- [LISTED ENTRIES]
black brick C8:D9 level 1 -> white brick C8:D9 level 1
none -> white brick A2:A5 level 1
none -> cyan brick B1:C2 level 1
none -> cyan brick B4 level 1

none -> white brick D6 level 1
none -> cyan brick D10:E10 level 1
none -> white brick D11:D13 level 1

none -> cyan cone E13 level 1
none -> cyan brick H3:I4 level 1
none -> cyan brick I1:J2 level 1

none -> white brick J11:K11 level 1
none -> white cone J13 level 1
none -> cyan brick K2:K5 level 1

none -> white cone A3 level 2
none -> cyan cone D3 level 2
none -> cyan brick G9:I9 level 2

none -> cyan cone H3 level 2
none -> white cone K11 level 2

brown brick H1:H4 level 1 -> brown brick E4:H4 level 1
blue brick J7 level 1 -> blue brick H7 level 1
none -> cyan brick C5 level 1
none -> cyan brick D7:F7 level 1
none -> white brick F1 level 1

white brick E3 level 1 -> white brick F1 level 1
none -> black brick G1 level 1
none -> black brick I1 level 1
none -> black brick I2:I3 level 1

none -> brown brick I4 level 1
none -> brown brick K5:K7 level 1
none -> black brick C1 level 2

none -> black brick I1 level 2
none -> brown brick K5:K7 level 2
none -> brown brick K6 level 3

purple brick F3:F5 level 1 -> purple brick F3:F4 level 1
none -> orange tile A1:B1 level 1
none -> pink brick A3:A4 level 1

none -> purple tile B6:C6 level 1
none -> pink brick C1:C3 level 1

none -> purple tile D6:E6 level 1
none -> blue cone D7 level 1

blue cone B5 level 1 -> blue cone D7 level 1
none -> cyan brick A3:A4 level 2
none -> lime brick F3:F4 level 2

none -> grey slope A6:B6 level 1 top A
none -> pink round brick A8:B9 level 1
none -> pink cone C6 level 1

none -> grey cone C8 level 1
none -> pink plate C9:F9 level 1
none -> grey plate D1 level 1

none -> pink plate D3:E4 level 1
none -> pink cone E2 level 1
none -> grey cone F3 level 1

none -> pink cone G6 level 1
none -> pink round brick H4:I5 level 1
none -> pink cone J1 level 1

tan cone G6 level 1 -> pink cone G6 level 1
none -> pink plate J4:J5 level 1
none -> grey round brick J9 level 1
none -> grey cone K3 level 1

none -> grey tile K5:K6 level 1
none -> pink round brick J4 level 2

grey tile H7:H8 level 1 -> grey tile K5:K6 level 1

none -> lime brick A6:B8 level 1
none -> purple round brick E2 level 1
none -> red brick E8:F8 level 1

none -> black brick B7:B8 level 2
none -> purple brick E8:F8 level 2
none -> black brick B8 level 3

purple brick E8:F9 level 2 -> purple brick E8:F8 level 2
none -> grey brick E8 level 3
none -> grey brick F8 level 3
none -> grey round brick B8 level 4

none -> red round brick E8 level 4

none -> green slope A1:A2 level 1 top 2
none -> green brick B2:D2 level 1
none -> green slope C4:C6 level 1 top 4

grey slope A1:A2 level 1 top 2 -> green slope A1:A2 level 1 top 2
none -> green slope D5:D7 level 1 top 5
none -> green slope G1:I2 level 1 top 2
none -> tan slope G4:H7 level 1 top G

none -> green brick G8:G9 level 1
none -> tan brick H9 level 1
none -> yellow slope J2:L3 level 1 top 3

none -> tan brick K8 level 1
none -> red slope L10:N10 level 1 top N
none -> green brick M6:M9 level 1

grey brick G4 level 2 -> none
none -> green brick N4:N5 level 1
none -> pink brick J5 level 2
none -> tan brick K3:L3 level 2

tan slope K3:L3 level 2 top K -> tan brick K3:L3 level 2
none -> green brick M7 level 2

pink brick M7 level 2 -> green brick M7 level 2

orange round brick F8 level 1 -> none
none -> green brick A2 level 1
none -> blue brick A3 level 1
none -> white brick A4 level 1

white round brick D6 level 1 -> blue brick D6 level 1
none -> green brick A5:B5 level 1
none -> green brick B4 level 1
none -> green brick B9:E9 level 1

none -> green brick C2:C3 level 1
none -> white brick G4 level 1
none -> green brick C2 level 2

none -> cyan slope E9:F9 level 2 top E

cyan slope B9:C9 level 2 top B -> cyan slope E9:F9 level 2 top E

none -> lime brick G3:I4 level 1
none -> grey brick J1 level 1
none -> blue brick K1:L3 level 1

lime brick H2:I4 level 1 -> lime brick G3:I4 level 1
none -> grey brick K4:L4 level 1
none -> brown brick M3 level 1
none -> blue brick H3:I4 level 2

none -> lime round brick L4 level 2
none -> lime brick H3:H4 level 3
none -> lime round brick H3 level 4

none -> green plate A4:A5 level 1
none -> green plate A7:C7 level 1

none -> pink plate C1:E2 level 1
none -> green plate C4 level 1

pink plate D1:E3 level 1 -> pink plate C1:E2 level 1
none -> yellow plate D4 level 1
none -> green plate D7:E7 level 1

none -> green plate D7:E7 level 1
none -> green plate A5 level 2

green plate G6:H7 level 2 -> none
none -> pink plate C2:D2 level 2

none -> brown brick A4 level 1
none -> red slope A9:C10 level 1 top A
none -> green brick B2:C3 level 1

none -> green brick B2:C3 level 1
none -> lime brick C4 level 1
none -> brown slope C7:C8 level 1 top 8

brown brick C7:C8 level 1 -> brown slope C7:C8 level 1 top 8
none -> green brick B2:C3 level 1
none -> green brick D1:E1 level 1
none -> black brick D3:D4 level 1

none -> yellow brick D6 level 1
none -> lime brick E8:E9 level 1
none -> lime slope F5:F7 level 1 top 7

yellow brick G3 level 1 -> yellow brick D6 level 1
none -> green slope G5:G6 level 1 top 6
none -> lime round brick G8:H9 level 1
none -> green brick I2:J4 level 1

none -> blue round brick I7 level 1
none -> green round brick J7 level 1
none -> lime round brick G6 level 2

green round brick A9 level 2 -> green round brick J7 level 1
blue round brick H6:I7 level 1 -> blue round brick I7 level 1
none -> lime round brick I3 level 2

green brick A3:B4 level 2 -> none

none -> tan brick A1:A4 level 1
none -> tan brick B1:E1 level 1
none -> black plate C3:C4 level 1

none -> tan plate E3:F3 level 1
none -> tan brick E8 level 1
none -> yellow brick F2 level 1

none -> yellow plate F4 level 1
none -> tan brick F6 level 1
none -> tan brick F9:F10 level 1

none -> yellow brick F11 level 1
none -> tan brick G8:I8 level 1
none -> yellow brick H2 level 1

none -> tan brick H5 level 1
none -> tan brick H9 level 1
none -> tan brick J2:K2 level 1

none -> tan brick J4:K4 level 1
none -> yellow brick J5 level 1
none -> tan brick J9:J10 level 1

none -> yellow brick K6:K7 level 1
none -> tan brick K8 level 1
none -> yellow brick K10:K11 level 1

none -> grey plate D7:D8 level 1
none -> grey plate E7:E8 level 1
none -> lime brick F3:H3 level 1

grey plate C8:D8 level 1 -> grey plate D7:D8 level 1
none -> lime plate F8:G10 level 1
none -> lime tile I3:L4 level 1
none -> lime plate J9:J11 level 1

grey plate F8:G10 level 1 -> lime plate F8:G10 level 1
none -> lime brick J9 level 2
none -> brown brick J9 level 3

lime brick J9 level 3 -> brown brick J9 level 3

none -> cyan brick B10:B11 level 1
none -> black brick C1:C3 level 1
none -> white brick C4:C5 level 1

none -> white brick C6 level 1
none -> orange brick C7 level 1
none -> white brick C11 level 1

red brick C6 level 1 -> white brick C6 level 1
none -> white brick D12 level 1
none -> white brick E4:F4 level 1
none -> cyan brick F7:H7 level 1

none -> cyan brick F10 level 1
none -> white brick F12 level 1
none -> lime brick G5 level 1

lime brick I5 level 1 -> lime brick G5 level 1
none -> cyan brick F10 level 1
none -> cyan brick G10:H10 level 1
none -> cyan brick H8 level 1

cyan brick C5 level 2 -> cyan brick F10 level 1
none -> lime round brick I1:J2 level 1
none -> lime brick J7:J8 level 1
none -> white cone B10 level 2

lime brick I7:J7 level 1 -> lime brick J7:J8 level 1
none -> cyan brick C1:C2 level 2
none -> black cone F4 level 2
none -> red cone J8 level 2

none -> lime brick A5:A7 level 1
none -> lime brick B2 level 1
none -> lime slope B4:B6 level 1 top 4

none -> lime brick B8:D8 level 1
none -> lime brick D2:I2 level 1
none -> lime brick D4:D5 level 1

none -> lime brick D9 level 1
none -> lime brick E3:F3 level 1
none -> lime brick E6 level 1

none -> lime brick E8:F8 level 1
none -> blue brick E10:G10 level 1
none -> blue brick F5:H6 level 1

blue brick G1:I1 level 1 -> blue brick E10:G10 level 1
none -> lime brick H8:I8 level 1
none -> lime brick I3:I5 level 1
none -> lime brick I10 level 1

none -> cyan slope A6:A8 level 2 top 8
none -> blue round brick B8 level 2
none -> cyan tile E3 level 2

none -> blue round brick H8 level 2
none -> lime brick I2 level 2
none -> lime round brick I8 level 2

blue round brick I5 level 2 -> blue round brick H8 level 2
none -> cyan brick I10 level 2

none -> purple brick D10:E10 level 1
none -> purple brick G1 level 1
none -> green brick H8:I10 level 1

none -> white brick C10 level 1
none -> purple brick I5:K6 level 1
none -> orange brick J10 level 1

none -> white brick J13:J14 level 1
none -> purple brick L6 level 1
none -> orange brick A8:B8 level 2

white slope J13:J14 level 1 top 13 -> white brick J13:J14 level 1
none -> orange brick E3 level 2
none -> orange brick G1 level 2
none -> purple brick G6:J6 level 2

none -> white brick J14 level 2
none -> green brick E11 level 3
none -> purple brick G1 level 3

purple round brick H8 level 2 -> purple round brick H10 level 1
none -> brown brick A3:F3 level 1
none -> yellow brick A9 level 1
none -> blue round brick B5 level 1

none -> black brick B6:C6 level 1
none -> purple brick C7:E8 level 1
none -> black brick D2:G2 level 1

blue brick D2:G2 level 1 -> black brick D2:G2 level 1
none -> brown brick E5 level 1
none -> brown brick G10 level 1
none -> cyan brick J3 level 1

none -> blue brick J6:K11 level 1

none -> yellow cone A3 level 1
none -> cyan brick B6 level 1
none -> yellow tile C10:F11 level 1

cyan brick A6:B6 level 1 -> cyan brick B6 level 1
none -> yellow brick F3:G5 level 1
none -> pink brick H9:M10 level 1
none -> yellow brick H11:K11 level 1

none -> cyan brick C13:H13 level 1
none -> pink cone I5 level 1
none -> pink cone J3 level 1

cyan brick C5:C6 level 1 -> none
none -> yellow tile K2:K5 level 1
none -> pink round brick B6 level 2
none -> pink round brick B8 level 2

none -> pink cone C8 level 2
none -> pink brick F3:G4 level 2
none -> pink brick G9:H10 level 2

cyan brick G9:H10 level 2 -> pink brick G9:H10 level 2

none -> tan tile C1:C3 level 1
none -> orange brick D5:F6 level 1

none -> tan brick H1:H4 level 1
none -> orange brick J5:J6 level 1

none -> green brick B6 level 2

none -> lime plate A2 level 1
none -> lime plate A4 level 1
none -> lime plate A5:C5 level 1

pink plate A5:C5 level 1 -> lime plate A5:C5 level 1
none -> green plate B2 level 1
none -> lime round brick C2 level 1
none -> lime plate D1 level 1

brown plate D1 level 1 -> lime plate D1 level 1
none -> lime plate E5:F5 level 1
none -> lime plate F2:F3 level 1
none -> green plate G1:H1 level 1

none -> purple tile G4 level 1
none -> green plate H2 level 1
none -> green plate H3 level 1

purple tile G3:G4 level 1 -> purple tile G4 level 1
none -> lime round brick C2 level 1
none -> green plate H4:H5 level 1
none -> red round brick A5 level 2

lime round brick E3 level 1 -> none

- [EXERCISE GOAL] In the records above, find each line with the string "tile" and list it.

- [WRITTEN RESPONSE]
none -> orange tile A1:B1 level 1
none -> purple tile B6:C6 level 1
none -> purple tile D6:E6 level 1
none -> grey tile K5:K6 level 1
grey tile H7:H8 level 1 -> grey tile K5:K6 level 1
none -> lime tile I3:L4 level 1
none -> cyan tile E3 level 2
none -> yellow tile C10:F11 level 1
none -> yellow tile K2:K5 level 1
none -> tan tile C1:C3 level 1
none -> purple tile G4 level 1
purple tile G3:G4 level 1 -> purple tile G4 level 1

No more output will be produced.